- Opening Delimiter -

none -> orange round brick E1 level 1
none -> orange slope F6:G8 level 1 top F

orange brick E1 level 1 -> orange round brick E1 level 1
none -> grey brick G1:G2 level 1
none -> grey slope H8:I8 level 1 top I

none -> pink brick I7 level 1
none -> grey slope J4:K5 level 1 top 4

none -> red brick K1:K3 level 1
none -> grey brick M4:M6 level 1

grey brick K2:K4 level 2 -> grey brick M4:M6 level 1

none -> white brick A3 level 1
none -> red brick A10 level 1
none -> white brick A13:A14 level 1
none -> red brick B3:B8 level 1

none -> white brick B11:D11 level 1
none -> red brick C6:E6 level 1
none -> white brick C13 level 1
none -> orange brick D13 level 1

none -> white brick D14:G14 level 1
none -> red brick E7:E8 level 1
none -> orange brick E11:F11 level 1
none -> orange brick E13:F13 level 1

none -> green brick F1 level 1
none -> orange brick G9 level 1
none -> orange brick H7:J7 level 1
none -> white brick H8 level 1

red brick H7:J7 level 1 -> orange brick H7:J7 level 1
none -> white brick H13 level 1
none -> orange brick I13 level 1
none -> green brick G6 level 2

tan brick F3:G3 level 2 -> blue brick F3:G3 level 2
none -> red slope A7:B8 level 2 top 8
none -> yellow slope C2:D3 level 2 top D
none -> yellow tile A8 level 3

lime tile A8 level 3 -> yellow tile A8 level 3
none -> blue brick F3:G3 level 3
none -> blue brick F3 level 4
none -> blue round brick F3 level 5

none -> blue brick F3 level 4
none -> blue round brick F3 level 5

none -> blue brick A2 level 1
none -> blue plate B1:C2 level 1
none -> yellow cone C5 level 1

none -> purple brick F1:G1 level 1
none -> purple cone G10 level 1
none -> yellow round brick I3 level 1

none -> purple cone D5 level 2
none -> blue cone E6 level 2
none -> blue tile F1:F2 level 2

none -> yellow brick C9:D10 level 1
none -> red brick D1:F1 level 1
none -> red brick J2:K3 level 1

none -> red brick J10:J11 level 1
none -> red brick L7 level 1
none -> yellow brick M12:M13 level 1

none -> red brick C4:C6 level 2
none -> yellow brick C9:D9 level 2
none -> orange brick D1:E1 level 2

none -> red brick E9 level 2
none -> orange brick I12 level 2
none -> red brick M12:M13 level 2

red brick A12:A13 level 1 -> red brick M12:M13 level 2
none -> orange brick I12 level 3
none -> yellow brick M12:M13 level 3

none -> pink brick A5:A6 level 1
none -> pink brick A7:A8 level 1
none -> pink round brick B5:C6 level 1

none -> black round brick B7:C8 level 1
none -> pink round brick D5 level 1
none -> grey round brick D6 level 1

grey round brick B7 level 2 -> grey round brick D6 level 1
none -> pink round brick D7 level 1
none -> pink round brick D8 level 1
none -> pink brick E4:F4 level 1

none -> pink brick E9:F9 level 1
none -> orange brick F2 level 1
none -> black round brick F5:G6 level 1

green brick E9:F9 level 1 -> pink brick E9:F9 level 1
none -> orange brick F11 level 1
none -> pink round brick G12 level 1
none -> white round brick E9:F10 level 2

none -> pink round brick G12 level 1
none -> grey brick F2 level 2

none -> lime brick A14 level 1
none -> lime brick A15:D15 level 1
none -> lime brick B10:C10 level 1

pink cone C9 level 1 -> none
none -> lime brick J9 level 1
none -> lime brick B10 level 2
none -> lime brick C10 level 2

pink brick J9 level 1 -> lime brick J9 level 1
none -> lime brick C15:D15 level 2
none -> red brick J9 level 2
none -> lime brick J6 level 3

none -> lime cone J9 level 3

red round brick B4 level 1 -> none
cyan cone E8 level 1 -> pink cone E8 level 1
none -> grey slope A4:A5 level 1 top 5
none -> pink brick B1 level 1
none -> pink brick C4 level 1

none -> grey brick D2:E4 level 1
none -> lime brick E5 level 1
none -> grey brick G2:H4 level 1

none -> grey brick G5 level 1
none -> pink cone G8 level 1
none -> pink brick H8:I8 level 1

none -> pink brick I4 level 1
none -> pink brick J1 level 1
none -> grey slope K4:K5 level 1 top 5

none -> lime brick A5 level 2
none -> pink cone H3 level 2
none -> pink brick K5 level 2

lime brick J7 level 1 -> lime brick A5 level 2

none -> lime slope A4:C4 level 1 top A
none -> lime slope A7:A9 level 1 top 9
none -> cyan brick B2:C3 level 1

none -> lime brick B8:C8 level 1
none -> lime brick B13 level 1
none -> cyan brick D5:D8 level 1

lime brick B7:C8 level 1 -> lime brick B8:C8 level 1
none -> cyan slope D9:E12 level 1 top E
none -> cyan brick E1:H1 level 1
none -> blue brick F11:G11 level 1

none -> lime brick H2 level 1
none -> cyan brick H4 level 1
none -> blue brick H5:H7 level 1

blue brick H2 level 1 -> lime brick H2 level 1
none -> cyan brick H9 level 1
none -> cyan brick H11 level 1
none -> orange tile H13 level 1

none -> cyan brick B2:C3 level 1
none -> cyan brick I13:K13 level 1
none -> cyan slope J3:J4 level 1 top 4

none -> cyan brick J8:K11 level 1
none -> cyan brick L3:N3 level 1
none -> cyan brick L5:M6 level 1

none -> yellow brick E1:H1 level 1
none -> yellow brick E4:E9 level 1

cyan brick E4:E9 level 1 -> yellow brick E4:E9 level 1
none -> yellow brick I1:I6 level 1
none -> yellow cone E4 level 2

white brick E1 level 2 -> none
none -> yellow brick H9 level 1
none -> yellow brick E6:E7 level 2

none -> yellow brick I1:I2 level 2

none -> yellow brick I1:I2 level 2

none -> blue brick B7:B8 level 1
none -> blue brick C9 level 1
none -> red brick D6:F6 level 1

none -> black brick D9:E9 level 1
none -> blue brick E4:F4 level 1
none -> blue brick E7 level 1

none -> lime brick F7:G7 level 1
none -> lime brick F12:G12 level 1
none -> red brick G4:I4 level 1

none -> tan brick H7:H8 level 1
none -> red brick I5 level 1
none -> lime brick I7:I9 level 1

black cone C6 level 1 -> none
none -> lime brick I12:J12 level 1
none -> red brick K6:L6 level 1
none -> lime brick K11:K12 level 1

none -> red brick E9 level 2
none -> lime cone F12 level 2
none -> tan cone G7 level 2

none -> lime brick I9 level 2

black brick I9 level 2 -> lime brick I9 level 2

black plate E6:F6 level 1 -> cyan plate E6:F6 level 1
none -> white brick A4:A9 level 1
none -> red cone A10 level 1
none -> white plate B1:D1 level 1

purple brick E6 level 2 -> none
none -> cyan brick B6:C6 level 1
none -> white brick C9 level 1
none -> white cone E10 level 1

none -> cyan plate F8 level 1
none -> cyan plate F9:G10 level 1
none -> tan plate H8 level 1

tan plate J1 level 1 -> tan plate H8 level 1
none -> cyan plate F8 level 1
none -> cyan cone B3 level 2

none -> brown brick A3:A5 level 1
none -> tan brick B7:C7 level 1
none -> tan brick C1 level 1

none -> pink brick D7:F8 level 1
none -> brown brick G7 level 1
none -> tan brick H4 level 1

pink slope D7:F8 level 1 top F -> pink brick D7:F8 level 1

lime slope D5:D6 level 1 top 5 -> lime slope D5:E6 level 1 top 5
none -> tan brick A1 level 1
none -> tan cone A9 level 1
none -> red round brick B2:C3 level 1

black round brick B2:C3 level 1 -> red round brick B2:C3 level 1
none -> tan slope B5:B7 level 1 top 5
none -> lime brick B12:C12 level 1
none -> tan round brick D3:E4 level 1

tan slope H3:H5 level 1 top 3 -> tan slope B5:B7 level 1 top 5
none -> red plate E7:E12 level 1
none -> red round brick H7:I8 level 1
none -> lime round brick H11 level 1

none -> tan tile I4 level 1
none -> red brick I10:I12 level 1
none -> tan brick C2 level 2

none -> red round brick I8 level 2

- Closing Delimiter -

#### [DESCRIPTION OF THE TASK]
Out of the data above, give again only the lines starting at the one holding "none -> lime brick A15:D15 level 1" and ending at the one holding "blue brick H2", unchanged.

#### [WRITTEN RESPONSE]
none -> lime brick A15:D15 level 1
none -> lime brick B10:C10 level 1

pink cone C9 level 1 -> none
none -> lime brick J9 level 1
none -> lime brick B10 level 2
none -> lime brick C10 level 2

pink brick J9 level 1 -> lime brick J9 level 1
none -> lime brick C15:D15 level 2
none -> red brick J9 level 2
none -> lime brick J6 level 3

none -> lime cone J9 level 3

red round brick B4 level 1 -> none
cyan cone E8 level 1 -> pink cone E8 level 1
none -> grey slope A4:A5 level 1 top 5
none -> pink brick B1 level 1
none -> pink brick C4 level 1

none -> grey brick D2:E4 level 1
none -> lime brick E5 level 1
none -> grey brick G2:H4 level 1

none -> grey brick G5 level 1
none -> pink cone G8 level 1
none -> pink brick H8:I8 level 1

none -> pink brick I4 level 1
none -> pink brick J1 level 1
none -> grey slope K4:K5 level 1 top 5

none -> lime brick A5 level 2
none -> pink cone H3 level 2
none -> pink brick K5 level 2

lime brick J7 level 1 -> lime brick A5 level 2

none -> lime slope A4:C4 level 1 top A
none -> lime slope A7:A9 level 1 top 9
none -> cyan brick B2:C3 level 1

none -> lime brick B8:C8 level 1
none -> lime brick B13 level 1
none -> cyan brick D5:D8 level 1

lime brick B7:C8 level 1 -> lime brick B8:C8 level 1
none -> cyan slope D9:E12 level 1 top E
none -> cyan brick E1:H1 level 1
none -> blue brick F11:G11 level 1

none -> lime brick H2 level 1
none -> cyan brick H4 level 1
none -> blue brick H5:H7 level 1

blue brick H2 level 1 -> lime brick H2 level 1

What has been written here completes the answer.